## [Records]
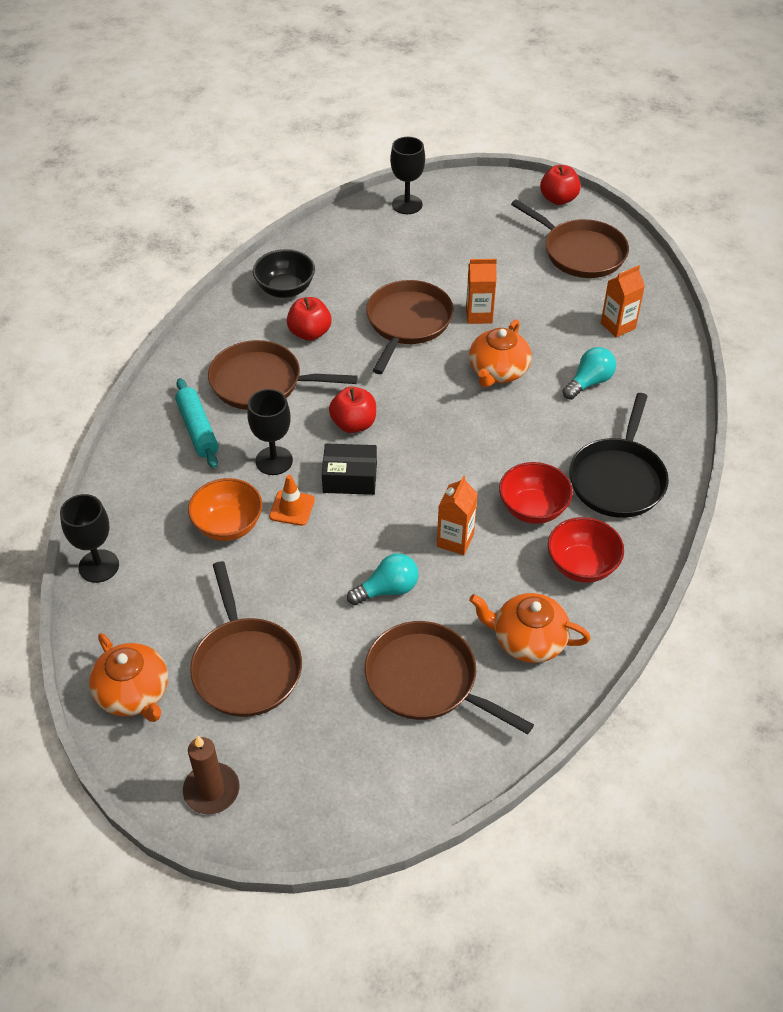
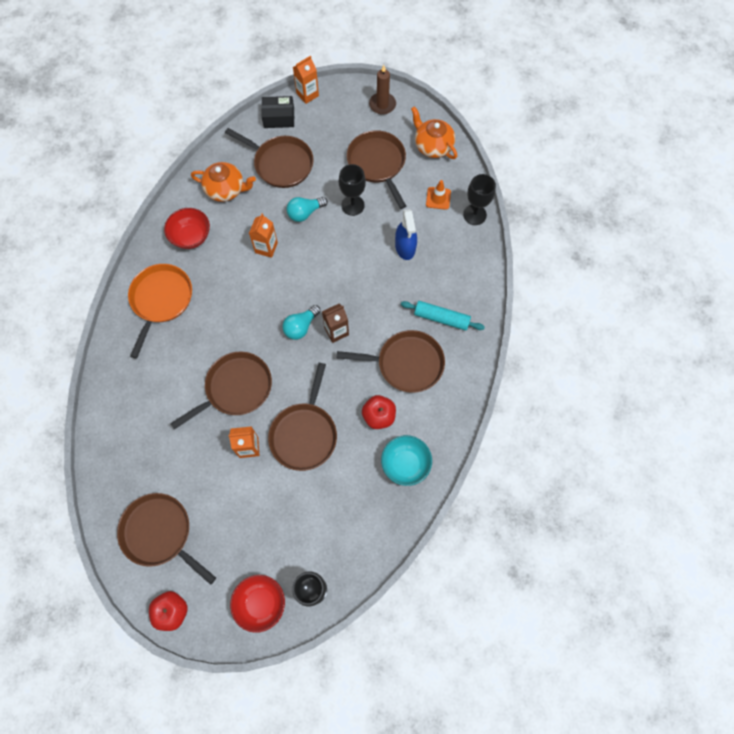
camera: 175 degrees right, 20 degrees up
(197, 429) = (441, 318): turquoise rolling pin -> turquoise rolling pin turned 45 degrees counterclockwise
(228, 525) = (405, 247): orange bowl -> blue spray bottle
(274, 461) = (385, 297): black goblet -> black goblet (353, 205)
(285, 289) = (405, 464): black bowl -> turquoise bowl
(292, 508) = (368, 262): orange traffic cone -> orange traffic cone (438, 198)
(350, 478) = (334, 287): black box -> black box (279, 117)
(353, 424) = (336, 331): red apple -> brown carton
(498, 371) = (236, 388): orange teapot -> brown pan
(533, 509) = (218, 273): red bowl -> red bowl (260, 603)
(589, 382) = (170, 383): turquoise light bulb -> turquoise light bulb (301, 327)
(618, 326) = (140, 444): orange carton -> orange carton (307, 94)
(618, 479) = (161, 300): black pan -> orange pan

## [Problem to solve]
Check each line of the records above for "carton", and copy those that have it.

## [Solved exercise]
(353, 424) = (336, 331): red apple -> brown carton
(618, 326) = (140, 444): orange carton -> orange carton (307, 94)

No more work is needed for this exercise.